=== Exercise goal ===
Return all the entries exactly, keeping pictures out.

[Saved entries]
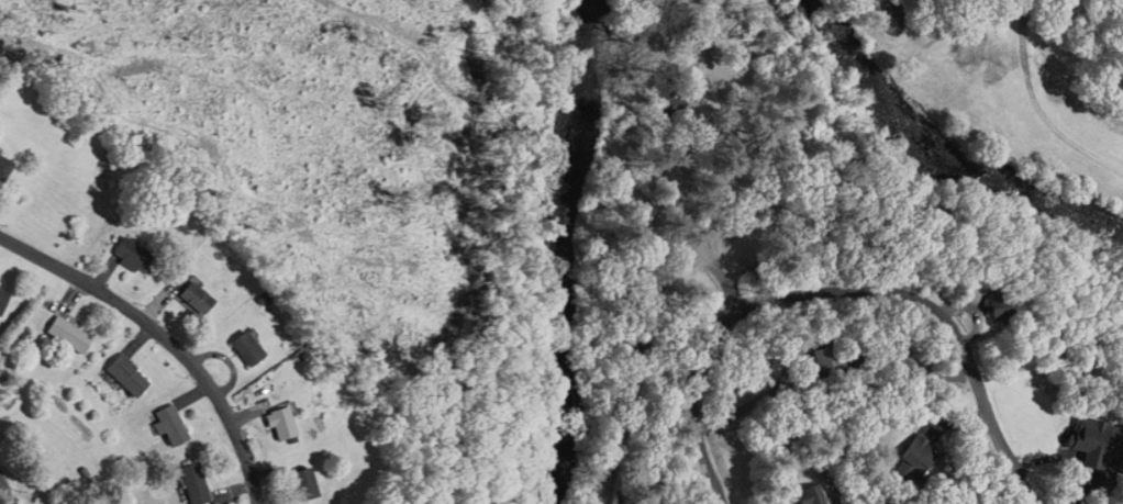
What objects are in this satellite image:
building: (670, 106)
road: (730, 141)
river: (943, 146)
building: (5, 165)
building: (911, 222)
building: (136, 251)
river: (565, 252)
road: (842, 293)
building: (197, 294)
building: (4, 299)
building: (997, 301)
building: (71, 332)
road: (165, 336)
building: (249, 345)
building: (645, 352)
building: (828, 354)
building: (128, 373)
building: (284, 420)
building: (173, 423)
building: (1089, 442)
building: (918, 456)
building: (196, 482)
building: (307, 482)
road: (5, 491)
building: (814, 492)
building: (57, 503)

=== Exercise answer ===
What objects are in this satellite image:
building: (670, 106)
road: (730, 141)
river: (943, 146)
building: (5, 165)
building: (911, 222)
building: (136, 251)
river: (565, 252)
road: (842, 293)
building: (197, 294)
building: (4, 299)
building: (997, 301)
building: (71, 332)
road: (165, 336)
building: (249, 345)
building: (645, 352)
building: (828, 354)
building: (128, 373)
building: (284, 420)
building: (173, 423)
building: (1089, 442)
building: (918, 456)
building: (196, 482)
building: (307, 482)
road: (5, 491)
building: (814, 492)
building: (57, 503)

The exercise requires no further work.